Provided records:
++++

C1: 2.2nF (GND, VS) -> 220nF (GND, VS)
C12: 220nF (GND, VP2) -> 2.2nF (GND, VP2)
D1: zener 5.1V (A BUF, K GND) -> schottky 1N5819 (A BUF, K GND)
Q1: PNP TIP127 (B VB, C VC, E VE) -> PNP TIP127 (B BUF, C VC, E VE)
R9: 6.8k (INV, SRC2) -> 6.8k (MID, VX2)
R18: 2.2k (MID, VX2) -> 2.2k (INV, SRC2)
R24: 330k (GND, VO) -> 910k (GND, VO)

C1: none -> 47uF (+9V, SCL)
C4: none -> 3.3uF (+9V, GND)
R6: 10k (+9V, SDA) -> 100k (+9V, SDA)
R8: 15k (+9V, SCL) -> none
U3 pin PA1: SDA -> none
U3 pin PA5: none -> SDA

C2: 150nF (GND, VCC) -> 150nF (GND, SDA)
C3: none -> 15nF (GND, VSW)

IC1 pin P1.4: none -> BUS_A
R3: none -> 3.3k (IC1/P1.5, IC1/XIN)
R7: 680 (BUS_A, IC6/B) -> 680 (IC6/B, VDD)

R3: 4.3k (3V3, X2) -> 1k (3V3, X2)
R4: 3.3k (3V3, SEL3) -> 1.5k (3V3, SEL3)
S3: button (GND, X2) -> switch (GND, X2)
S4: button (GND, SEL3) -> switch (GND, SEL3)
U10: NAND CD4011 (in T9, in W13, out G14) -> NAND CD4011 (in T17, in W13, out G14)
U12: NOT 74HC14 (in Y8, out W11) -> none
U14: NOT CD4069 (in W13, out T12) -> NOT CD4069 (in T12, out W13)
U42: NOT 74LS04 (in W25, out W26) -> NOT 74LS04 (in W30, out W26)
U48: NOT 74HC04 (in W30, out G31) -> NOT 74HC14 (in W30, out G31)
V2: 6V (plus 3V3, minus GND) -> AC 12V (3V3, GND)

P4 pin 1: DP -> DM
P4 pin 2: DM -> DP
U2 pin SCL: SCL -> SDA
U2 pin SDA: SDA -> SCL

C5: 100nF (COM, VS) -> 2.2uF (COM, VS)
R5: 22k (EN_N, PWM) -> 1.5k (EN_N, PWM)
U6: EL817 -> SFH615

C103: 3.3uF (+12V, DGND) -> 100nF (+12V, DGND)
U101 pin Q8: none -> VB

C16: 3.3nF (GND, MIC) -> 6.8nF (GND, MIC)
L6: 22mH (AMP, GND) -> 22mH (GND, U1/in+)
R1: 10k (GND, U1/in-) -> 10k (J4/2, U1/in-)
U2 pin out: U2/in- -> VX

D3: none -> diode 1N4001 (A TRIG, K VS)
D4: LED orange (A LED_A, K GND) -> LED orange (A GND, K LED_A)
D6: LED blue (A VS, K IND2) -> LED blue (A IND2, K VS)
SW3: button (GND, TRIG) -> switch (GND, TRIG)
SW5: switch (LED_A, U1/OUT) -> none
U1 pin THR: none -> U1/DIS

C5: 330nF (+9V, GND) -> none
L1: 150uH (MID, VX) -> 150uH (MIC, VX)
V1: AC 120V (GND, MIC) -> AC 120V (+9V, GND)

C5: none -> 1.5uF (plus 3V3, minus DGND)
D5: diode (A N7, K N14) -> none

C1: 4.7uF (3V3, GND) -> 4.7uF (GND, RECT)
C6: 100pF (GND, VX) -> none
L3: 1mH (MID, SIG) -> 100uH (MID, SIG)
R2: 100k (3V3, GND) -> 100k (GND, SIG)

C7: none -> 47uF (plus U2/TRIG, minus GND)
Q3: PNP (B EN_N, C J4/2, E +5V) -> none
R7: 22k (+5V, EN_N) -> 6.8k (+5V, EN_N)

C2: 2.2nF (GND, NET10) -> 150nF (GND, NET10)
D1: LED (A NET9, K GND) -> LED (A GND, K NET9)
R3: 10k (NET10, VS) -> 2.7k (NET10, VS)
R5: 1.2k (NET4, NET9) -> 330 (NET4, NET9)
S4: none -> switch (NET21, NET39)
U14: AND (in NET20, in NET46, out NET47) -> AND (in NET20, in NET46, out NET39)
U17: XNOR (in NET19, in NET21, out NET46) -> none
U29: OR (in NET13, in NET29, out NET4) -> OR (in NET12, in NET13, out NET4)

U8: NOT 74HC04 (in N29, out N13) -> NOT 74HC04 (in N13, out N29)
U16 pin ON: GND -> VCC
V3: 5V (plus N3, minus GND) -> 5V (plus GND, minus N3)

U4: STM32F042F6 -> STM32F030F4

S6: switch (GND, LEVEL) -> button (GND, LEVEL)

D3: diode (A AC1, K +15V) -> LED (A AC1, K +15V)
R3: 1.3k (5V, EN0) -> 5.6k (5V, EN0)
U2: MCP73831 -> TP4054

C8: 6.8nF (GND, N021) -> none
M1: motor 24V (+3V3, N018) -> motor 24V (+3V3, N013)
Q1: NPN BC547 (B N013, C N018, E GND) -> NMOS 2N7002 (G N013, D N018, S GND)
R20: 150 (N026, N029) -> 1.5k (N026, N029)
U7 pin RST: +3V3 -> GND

++++

Assignment:
Return a copy of each line in the entries that carries the string "diode".

Solution to this problem:
D3: none -> diode 1N4001 (A TRIG, K VS)
D5: diode (A N7, K N14) -> none
D3: diode (A AC1, K +15V) -> LED (A AC1, K +15V)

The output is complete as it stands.